Data extracts Block Start

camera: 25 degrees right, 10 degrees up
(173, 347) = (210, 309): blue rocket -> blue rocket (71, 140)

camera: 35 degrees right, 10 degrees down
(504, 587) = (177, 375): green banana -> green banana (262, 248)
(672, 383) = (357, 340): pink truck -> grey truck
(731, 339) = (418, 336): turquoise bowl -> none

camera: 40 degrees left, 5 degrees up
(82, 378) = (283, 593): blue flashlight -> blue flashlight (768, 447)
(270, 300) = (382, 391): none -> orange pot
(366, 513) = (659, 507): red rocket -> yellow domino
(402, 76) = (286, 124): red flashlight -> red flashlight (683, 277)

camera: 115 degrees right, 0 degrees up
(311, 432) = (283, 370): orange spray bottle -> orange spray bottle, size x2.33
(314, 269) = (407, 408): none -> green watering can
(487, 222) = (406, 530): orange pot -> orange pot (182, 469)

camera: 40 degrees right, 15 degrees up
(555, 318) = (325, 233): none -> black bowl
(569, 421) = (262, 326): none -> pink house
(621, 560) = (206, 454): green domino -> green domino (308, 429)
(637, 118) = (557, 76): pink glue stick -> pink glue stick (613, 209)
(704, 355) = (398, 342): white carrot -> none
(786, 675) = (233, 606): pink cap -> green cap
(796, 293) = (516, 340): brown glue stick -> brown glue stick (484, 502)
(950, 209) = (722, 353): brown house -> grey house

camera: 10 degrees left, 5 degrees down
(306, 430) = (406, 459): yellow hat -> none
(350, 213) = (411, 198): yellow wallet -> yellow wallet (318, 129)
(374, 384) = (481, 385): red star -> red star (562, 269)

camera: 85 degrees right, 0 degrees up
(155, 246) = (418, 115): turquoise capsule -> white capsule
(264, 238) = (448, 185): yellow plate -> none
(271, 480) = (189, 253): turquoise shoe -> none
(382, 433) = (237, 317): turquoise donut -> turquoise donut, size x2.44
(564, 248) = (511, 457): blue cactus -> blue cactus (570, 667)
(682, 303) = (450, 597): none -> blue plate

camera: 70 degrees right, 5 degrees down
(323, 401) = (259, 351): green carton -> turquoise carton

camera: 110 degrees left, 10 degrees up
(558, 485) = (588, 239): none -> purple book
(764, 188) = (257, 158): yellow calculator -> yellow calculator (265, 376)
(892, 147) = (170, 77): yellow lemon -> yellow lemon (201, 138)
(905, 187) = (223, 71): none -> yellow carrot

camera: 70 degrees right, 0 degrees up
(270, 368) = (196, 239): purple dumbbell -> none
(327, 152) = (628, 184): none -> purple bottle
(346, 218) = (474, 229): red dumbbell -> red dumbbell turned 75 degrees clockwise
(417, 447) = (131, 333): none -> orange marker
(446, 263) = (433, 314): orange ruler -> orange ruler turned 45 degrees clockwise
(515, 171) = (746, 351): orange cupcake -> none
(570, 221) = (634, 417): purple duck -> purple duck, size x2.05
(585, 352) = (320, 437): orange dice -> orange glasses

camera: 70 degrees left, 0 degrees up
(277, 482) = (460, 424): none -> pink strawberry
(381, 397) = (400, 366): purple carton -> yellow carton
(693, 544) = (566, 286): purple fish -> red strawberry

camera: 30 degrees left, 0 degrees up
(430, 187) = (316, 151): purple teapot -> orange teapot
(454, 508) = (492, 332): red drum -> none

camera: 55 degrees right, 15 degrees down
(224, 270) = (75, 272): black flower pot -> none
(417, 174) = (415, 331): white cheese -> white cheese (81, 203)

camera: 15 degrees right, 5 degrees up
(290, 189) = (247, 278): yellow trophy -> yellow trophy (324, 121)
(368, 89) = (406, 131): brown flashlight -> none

Data extracts Block End

Exercise directions: Within the data above, the lines from the one with "(346, 218) = (474, 229): red" to the one with "(570, 221) = (634, 417): purple" must be repeated exactly; no other line belongs in the answer.

Answer space:
(346, 218) = (474, 229): red dumbbell -> red dumbbell turned 75 degrees clockwise
(417, 447) = (131, 333): none -> orange marker
(446, 263) = (433, 314): orange ruler -> orange ruler turned 45 degrees clockwise
(515, 171) = (746, 351): orange cupcake -> none
(570, 221) = (634, 417): purple duck -> purple duck, size x2.05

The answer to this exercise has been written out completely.